= Beginning of Section =
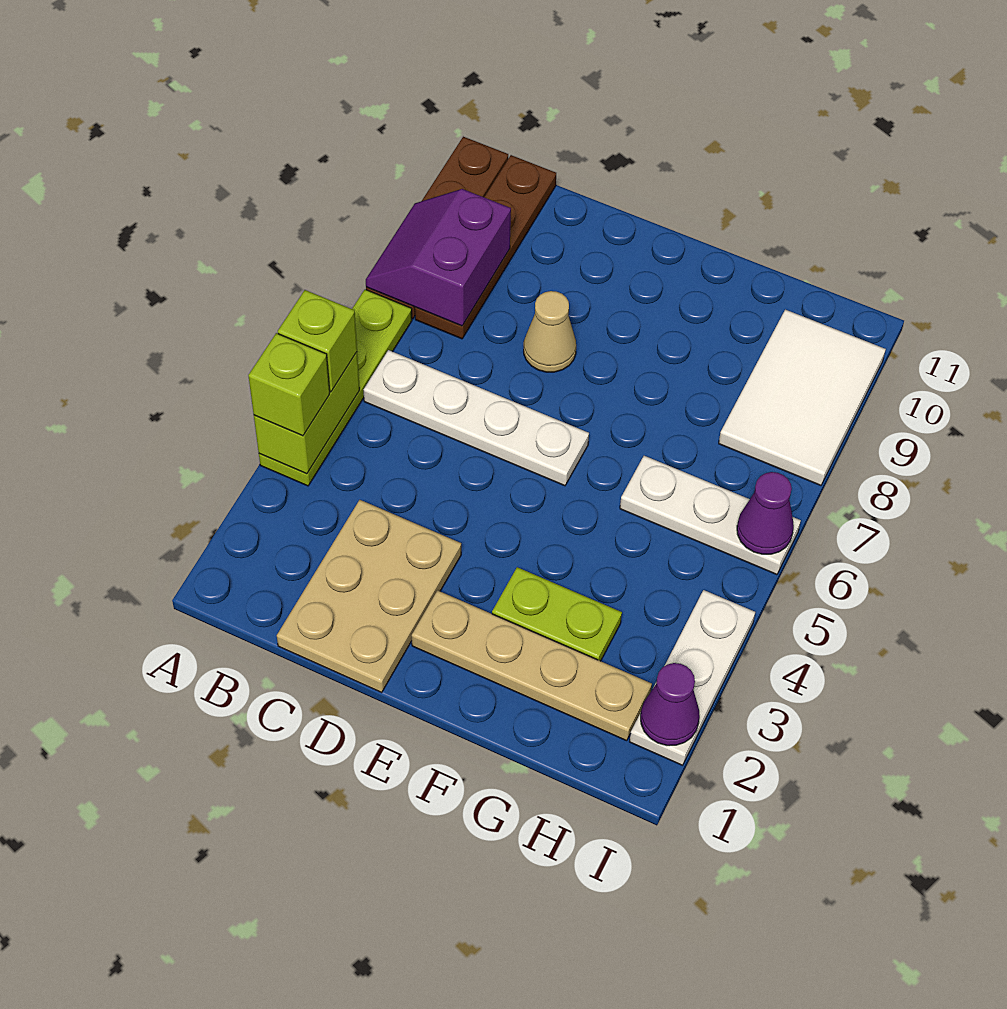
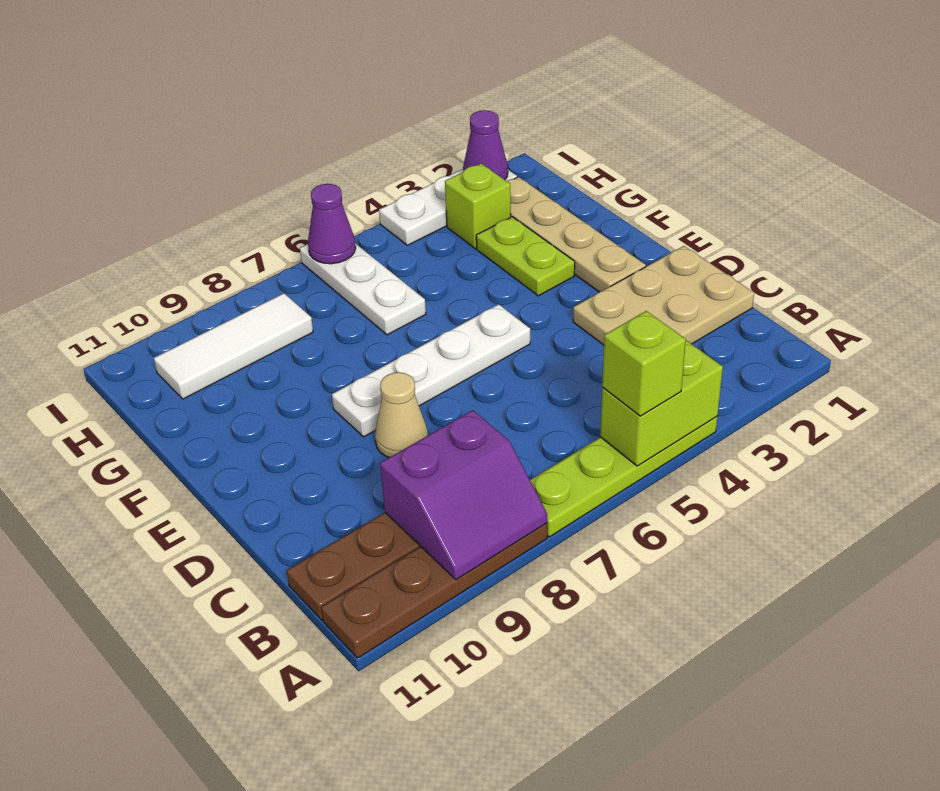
lime brick A4 level 3 -> lime brick H3 level 1
white plate B6:E6 level 1 -> white plate E5:E8 level 1
white tile H8:I10 level 1 -> white tile H8:H10 level 1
= End of Section =
## Instructions for the task
Find all the lines containing "white" in the material, then copy them.

## Response area
white plate B6:E6 level 1 -> white plate E5:E8 level 1
white tile H8:I10 level 1 -> white tile H8:H10 level 1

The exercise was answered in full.